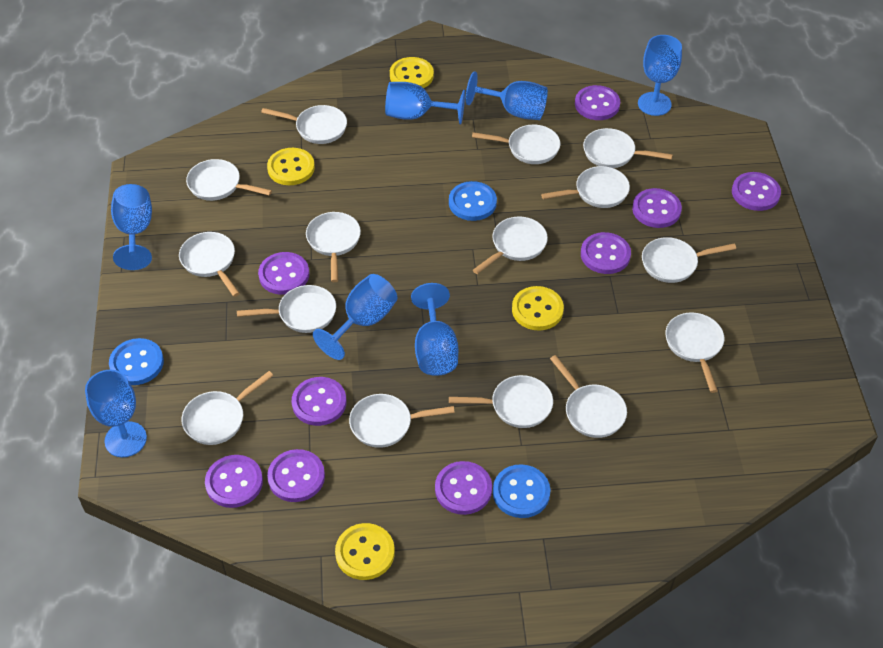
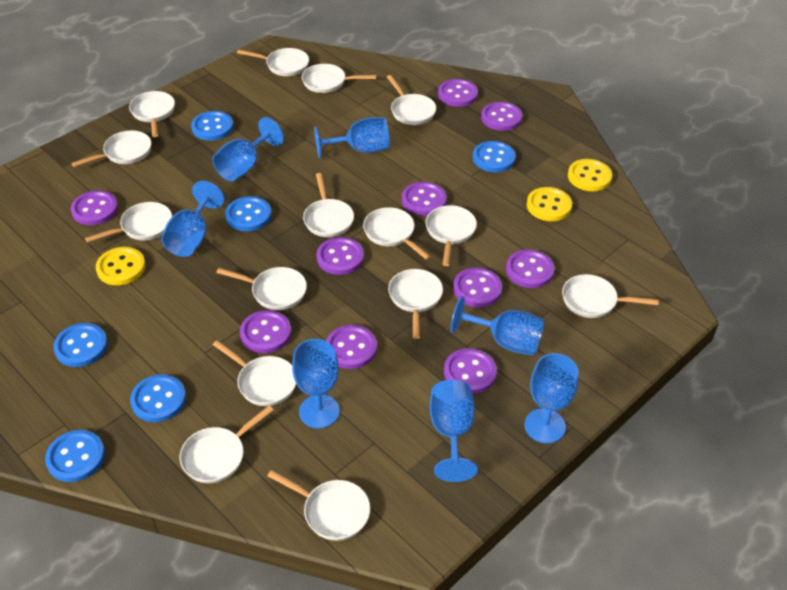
blue button: 3 -> 6
purple button: 9 -> 10
yellow button: 4 -> 3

# # # # #

### Task statement
Copy out all of the listing word for word, but skip the images.

### Written response
blue button: 3 -> 6
purple button: 9 -> 10
yellow button: 4 -> 3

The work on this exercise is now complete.